### [Task directions]
Where a line of the listing below includes the word "cone", reproduce that line.

### [Supplied material]
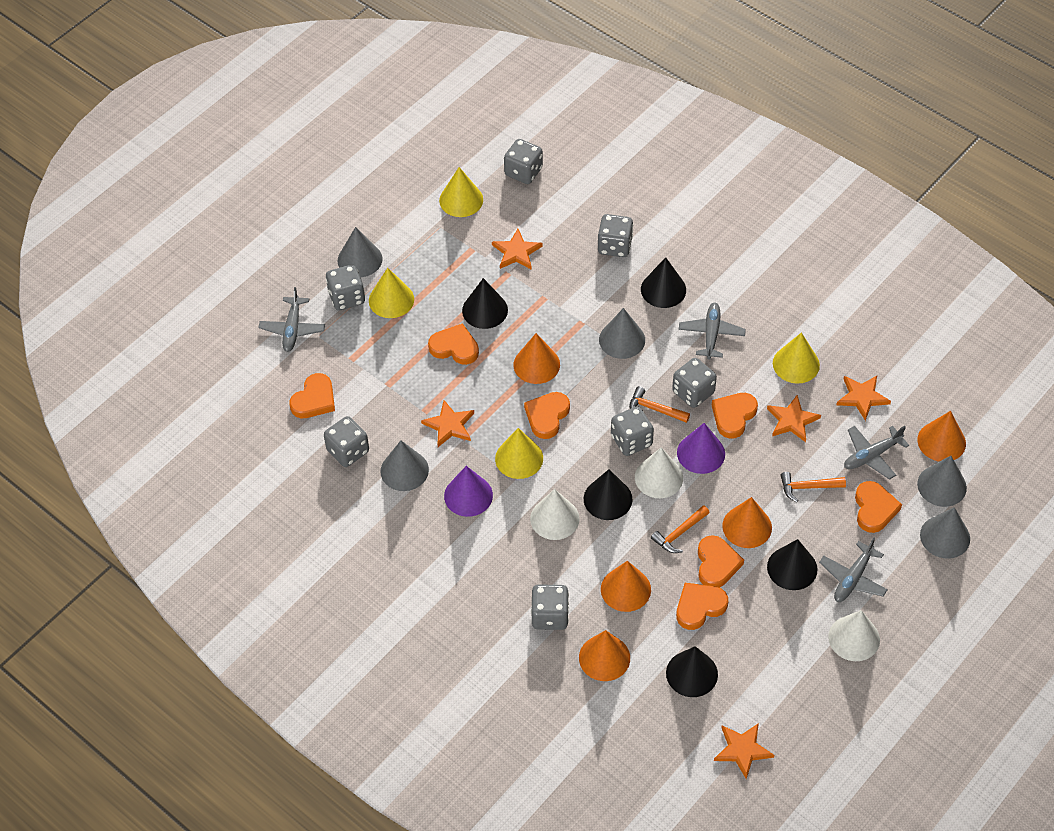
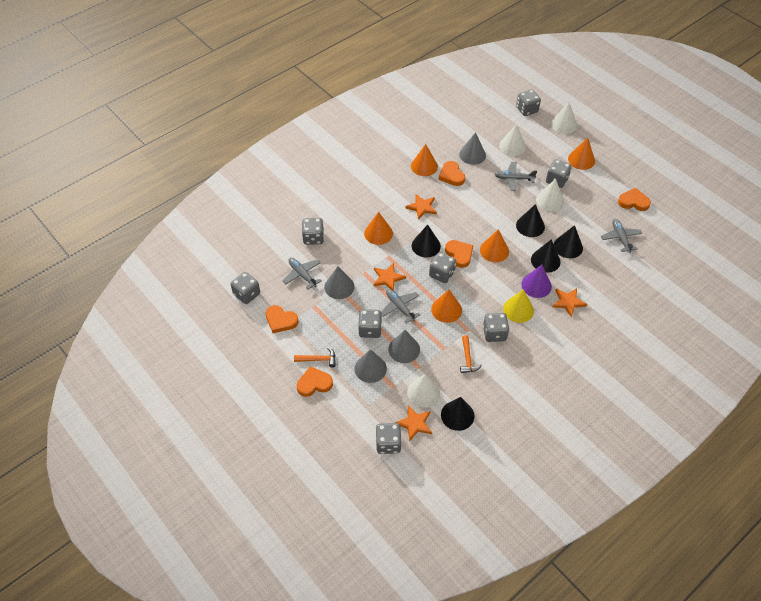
grey cone: [338,227,382,277] [380,440,429,491] [599,308,645,359] [917,456,967,507] [920,507,970,559] = 5 -> [324,266,354,299] [355,349,387,383] [388,330,420,363] [459,132,486,165] = 4
grey dice: [324,416,369,467] [326,265,365,311] [504,139,543,184] [531,585,569,630] [598,214,633,257] [611,406,654,456] [672,358,717,408] = 7 -> [231,272,260,304] [302,218,324,245] [358,309,382,338] [376,423,402,454] [429,252,456,283] [483,313,509,342] [516,89,541,116] [546,159,572,188] = 8
orange hammer: [629,386,690,423] [651,505,710,553] [781,472,846,502] = 3 -> [294,347,336,367] [460,335,482,373] = 2
orange heart: [289,373,335,418] [428,323,479,365] [524,392,570,439] [676,583,728,630] [698,535,744,588] [712,393,758,439] [855,481,902,533] = 7 -> [266,305,299,333] [297,366,333,397] [439,161,465,186] [445,240,473,268] [618,188,651,211] = 5
orange star: [421,400,474,447] [492,229,543,270] [714,723,774,779] [767,395,821,442] [836,376,891,421] = 5 -> [373,263,406,291] [395,406,432,442] [405,194,437,220] [552,288,587,317] = 4
purple cone: [444,466,493,517] [677,423,725,474] = 2 -> [521,265,552,298] = 1
white cone: [530,489,580,540] [635,447,683,498] [828,610,880,661] = 3 -> [407,374,440,408] [499,124,526,156] [536,179,564,211] [551,102,577,134] = 4
yellow cone: [369,268,414,318] [439,167,483,217] [495,428,543,479] [773,332,820,384] = 4 -> [503,289,534,323] = 1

### [Response area]
grey cone: [338,227,382,277] [380,440,429,491] [599,308,645,359] [917,456,967,507] [920,507,970,559] = 5 -> [324,266,354,299] [355,349,387,383] [388,330,420,363] [459,132,486,165] = 4
purple cone: [444,466,493,517] [677,423,725,474] = 2 -> [521,265,552,298] = 1
white cone: [530,489,580,540] [635,447,683,498] [828,610,880,661] = 3 -> [407,374,440,408] [499,124,526,156] [536,179,564,211] [551,102,577,134] = 4
yellow cone: [369,268,414,318] [439,167,483,217] [495,428,543,479] [773,332,820,384] = 4 -> [503,289,534,323] = 1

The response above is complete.